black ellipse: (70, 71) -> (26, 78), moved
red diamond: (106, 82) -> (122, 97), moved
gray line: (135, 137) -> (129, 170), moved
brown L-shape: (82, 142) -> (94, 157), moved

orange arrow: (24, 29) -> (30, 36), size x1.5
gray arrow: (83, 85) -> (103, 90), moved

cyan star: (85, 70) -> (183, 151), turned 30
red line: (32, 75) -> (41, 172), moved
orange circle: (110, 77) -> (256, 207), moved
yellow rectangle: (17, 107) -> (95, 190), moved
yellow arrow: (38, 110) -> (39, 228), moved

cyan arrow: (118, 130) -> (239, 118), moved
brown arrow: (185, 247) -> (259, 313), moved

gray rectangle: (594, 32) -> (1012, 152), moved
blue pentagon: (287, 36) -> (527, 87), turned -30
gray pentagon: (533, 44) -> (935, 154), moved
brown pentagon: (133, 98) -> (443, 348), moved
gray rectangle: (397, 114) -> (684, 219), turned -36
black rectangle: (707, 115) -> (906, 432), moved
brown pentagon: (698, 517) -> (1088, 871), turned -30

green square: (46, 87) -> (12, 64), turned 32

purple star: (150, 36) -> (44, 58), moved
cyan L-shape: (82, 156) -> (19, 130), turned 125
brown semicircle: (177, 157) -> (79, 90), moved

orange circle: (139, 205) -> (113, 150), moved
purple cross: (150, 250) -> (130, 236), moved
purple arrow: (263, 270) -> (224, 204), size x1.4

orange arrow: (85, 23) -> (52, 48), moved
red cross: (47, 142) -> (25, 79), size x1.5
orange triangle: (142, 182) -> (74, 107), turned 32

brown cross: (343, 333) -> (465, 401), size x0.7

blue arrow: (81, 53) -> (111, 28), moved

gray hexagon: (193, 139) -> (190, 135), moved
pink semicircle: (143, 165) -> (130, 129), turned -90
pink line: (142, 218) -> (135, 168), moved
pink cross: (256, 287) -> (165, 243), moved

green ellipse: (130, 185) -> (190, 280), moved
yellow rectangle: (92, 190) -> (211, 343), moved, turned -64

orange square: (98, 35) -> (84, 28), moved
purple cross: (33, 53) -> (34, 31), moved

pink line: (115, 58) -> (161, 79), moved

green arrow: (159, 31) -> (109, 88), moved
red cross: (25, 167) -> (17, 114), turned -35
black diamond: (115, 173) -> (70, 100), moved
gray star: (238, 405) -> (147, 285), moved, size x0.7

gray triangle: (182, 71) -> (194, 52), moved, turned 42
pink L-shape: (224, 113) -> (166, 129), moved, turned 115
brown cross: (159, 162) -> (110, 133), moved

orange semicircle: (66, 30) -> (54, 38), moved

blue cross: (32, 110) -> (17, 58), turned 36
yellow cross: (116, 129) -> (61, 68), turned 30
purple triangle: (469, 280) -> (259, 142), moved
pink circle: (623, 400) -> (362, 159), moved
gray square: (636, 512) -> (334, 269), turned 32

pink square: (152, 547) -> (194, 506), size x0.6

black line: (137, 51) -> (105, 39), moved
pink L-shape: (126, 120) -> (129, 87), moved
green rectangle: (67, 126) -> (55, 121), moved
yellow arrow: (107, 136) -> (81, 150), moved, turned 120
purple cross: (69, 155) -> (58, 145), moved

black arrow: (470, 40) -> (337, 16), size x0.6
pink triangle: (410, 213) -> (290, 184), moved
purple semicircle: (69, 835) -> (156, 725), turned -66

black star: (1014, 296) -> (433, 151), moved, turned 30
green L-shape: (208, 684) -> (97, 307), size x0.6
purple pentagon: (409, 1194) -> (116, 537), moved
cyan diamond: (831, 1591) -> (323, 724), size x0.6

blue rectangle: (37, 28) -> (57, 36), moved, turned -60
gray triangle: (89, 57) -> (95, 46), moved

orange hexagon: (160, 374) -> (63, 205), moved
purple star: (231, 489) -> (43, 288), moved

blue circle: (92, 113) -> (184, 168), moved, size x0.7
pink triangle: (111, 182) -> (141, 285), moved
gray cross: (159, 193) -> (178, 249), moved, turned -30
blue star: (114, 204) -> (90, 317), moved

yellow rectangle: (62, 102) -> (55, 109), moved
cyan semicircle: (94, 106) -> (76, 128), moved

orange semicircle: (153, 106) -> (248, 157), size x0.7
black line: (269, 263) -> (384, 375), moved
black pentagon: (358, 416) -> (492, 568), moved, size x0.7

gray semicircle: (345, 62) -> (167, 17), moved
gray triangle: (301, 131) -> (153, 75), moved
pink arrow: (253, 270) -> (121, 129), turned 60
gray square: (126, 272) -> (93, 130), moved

* _REQUIREMENT_:
From the listing above, return every line that contains the word "black".

* _ANSWER TO THIS TASK_:
black ellipse: (70, 71) -> (26, 78), moved
black rectangle: (707, 115) -> (906, 432), moved
black diamond: (115, 173) -> (70, 100), moved
black line: (137, 51) -> (105, 39), moved
black arrow: (470, 40) -> (337, 16), size x0.6
black star: (1014, 296) -> (433, 151), moved, turned 30
black line: (269, 263) -> (384, 375), moved
black pentagon: (358, 416) -> (492, 568), moved, size x0.7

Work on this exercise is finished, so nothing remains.